> Problem description
Go through the following data and transcribe exactly the stretch of lines from the one holding "blue rocket: 6 -> 9" to the one holding "black phone: 6 -> 3", both included.

> Data records
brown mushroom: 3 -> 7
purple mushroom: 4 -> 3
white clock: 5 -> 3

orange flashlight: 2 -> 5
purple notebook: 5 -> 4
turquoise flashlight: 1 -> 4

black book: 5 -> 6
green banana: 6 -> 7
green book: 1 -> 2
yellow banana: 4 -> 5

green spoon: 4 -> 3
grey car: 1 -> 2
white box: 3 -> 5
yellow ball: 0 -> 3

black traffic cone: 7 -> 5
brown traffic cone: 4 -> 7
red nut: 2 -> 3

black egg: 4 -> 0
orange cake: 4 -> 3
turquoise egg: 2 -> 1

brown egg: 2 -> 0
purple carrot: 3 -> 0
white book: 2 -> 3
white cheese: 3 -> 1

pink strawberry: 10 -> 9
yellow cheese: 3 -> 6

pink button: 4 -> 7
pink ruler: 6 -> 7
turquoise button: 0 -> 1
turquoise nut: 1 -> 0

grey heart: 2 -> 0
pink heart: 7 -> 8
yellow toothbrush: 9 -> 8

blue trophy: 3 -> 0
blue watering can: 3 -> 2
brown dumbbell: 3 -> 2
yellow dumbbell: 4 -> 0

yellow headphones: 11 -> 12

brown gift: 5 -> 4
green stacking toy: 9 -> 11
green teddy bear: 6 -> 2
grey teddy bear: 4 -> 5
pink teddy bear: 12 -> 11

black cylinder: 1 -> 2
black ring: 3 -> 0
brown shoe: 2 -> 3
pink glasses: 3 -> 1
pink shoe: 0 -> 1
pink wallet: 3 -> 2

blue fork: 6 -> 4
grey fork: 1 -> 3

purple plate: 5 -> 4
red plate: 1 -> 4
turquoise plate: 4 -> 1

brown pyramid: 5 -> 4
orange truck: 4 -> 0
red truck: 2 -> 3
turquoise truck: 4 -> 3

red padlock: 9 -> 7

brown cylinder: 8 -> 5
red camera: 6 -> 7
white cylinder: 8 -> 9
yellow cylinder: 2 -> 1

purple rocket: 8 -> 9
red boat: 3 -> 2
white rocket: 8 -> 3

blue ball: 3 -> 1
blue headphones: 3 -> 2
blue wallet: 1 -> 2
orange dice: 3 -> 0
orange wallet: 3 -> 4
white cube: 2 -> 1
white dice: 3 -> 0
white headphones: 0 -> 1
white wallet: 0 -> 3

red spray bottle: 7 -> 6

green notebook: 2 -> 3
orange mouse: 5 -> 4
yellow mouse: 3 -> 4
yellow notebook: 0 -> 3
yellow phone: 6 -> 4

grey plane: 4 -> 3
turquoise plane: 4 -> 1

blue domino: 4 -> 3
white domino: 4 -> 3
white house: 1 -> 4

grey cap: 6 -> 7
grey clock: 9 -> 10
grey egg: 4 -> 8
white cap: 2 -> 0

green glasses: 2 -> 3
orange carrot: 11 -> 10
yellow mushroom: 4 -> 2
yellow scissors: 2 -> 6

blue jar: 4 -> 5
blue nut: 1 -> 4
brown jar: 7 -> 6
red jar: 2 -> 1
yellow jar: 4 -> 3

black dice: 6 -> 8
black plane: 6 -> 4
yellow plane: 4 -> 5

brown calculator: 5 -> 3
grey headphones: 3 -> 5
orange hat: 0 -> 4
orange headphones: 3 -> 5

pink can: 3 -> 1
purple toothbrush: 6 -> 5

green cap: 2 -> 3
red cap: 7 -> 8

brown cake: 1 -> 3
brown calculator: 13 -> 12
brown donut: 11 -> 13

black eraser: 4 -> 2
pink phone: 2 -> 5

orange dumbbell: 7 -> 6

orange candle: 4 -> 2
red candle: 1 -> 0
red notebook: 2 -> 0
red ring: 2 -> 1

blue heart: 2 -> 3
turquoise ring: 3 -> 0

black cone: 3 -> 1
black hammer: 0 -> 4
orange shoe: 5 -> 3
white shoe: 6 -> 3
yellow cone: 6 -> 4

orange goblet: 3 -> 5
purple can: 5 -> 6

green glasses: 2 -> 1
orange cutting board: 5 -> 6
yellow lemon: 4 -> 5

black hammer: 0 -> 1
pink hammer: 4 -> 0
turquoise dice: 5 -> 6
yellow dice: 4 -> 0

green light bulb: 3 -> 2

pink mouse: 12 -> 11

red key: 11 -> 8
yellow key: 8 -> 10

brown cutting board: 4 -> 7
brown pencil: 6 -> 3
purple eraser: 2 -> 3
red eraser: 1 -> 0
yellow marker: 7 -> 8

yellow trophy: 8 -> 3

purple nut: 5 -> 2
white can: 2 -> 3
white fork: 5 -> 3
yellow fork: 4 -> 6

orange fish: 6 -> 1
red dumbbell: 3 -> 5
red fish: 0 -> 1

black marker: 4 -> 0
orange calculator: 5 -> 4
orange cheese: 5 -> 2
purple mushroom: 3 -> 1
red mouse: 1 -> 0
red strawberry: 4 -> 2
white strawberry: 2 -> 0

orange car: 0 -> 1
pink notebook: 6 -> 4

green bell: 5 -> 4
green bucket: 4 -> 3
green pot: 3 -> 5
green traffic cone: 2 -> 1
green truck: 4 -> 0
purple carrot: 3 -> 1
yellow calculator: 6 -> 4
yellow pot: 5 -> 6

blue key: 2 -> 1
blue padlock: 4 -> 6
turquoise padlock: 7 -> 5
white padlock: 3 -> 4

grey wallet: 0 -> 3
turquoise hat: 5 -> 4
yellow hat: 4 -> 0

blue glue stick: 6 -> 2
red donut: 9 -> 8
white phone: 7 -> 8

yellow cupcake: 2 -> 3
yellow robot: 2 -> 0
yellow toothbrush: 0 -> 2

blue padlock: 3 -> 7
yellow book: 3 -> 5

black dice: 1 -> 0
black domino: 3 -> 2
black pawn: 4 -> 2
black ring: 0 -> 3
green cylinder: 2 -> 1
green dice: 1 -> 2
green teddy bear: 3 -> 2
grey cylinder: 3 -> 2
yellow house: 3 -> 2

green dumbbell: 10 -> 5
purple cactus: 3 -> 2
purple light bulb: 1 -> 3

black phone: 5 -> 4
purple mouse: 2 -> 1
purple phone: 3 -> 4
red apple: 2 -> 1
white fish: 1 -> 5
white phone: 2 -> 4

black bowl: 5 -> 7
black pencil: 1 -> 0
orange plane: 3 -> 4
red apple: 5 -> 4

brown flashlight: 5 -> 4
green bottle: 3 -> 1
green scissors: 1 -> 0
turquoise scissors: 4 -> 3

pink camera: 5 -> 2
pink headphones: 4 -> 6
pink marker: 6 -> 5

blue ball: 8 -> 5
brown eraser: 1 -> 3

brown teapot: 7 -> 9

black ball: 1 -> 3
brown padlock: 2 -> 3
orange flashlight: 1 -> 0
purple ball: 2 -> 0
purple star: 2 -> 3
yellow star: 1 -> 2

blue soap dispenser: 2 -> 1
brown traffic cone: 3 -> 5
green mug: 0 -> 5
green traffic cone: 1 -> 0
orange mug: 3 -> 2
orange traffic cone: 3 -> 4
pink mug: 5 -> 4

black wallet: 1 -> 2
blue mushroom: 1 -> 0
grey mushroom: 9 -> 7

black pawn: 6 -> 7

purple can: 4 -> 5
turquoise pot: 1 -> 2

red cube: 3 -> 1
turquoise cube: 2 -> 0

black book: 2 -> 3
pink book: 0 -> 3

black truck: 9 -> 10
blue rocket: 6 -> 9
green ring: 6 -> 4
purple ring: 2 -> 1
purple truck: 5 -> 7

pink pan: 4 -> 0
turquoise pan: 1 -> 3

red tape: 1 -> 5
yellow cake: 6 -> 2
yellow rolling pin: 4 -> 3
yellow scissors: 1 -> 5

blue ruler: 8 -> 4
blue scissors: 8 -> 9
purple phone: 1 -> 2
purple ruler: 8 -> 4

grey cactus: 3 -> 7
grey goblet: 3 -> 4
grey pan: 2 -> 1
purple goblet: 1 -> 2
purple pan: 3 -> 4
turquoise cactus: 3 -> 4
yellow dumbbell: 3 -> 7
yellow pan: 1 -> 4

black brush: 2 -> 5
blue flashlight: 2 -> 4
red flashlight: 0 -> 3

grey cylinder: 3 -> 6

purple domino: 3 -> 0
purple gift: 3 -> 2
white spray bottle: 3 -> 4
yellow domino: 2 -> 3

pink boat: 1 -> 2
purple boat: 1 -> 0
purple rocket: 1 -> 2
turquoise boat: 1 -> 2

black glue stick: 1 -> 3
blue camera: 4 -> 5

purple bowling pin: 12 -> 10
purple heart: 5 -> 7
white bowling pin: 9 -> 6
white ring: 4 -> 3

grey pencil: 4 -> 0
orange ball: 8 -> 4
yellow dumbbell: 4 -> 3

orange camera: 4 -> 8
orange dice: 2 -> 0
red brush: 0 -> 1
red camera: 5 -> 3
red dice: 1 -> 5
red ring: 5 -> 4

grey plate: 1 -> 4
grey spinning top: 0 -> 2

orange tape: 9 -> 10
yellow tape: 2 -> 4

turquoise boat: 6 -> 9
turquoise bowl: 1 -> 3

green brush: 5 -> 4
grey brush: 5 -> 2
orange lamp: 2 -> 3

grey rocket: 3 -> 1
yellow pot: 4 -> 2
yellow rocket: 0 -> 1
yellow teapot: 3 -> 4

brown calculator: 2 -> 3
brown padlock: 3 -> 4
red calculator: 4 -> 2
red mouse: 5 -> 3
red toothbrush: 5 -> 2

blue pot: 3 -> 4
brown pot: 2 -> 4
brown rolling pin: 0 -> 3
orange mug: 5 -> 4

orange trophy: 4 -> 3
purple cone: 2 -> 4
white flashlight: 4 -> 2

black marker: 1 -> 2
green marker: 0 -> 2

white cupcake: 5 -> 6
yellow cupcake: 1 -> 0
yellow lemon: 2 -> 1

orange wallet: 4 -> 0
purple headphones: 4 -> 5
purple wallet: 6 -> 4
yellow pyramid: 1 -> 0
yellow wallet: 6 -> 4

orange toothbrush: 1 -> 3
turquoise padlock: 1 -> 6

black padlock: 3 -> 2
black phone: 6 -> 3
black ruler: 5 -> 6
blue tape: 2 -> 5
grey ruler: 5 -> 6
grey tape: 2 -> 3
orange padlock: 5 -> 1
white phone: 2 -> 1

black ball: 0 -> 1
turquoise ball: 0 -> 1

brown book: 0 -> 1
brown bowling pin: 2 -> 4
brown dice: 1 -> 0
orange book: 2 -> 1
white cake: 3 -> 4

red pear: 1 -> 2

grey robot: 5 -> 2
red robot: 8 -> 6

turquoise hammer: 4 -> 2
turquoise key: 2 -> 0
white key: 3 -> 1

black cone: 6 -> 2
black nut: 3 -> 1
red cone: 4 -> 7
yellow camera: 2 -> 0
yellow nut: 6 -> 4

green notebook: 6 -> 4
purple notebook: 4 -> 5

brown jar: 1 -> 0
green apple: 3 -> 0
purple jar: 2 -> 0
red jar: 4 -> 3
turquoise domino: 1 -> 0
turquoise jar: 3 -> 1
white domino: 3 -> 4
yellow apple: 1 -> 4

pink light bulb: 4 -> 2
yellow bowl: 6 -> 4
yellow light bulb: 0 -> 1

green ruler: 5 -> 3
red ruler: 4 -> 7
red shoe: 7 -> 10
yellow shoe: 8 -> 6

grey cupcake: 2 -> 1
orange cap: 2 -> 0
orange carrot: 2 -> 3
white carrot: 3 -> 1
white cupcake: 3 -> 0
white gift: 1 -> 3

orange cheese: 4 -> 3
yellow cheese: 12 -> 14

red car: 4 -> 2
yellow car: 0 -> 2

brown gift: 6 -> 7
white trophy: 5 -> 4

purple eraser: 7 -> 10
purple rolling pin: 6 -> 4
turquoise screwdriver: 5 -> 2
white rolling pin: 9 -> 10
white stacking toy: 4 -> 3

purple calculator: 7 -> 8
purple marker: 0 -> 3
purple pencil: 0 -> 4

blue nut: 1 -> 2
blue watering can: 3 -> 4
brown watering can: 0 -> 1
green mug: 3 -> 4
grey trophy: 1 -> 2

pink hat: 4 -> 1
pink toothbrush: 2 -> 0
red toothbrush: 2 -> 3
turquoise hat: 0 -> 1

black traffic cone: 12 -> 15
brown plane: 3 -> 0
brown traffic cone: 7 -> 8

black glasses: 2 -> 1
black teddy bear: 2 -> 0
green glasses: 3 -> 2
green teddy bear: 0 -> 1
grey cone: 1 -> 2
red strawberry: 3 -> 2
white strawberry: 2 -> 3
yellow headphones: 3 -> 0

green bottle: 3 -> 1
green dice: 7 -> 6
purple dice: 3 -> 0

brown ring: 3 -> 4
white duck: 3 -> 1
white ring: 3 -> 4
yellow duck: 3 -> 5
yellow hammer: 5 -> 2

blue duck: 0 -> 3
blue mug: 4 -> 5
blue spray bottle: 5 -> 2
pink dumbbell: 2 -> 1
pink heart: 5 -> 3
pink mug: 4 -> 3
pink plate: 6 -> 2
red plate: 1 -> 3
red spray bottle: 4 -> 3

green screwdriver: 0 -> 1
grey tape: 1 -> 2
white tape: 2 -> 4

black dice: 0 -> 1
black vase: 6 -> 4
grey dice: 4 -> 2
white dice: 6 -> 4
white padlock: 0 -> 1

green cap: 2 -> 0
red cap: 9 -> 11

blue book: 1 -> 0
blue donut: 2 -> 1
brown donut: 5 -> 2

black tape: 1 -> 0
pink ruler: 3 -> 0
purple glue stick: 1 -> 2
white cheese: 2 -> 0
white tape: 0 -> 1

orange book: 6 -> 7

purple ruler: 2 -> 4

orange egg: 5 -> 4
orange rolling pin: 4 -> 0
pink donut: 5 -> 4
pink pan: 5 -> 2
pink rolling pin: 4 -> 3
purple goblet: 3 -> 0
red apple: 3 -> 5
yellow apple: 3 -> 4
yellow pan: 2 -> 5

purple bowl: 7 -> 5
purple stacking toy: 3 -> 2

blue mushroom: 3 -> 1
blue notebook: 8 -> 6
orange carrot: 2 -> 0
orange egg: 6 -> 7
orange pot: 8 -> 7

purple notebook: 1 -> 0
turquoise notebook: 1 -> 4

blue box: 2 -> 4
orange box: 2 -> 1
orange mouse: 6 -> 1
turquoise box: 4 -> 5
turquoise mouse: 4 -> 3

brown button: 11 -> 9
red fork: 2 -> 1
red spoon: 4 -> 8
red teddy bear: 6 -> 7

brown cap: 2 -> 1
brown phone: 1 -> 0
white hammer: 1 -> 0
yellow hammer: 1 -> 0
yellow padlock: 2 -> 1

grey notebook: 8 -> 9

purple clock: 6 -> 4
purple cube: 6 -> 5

> Exercise solution
blue rocket: 6 -> 9
green ring: 6 -> 4
purple ring: 2 -> 1
purple truck: 5 -> 7

pink pan: 4 -> 0
turquoise pan: 1 -> 3

red tape: 1 -> 5
yellow cake: 6 -> 2
yellow rolling pin: 4 -> 3
yellow scissors: 1 -> 5

blue ruler: 8 -> 4
blue scissors: 8 -> 9
purple phone: 1 -> 2
purple ruler: 8 -> 4

grey cactus: 3 -> 7
grey goblet: 3 -> 4
grey pan: 2 -> 1
purple goblet: 1 -> 2
purple pan: 3 -> 4
turquoise cactus: 3 -> 4
yellow dumbbell: 3 -> 7
yellow pan: 1 -> 4

black brush: 2 -> 5
blue flashlight: 2 -> 4
red flashlight: 0 -> 3

grey cylinder: 3 -> 6

purple domino: 3 -> 0
purple gift: 3 -> 2
white spray bottle: 3 -> 4
yellow domino: 2 -> 3

pink boat: 1 -> 2
purple boat: 1 -> 0
purple rocket: 1 -> 2
turquoise boat: 1 -> 2

black glue stick: 1 -> 3
blue camera: 4 -> 5

purple bowling pin: 12 -> 10
purple heart: 5 -> 7
white bowling pin: 9 -> 6
white ring: 4 -> 3

grey pencil: 4 -> 0
orange ball: 8 -> 4
yellow dumbbell: 4 -> 3

orange camera: 4 -> 8
orange dice: 2 -> 0
red brush: 0 -> 1
red camera: 5 -> 3
red dice: 1 -> 5
red ring: 5 -> 4

grey plate: 1 -> 4
grey spinning top: 0 -> 2

orange tape: 9 -> 10
yellow tape: 2 -> 4

turquoise boat: 6 -> 9
turquoise bowl: 1 -> 3

green brush: 5 -> 4
grey brush: 5 -> 2
orange lamp: 2 -> 3

grey rocket: 3 -> 1
yellow pot: 4 -> 2
yellow rocket: 0 -> 1
yellow teapot: 3 -> 4

brown calculator: 2 -> 3
brown padlock: 3 -> 4
red calculator: 4 -> 2
red mouse: 5 -> 3
red toothbrush: 5 -> 2

blue pot: 3 -> 4
brown pot: 2 -> 4
brown rolling pin: 0 -> 3
orange mug: 5 -> 4

orange trophy: 4 -> 3
purple cone: 2 -> 4
white flashlight: 4 -> 2

black marker: 1 -> 2
green marker: 0 -> 2

white cupcake: 5 -> 6
yellow cupcake: 1 -> 0
yellow lemon: 2 -> 1

orange wallet: 4 -> 0
purple headphones: 4 -> 5
purple wallet: 6 -> 4
yellow pyramid: 1 -> 0
yellow wallet: 6 -> 4

orange toothbrush: 1 -> 3
turquoise padlock: 1 -> 6

black padlock: 3 -> 2
black phone: 6 -> 3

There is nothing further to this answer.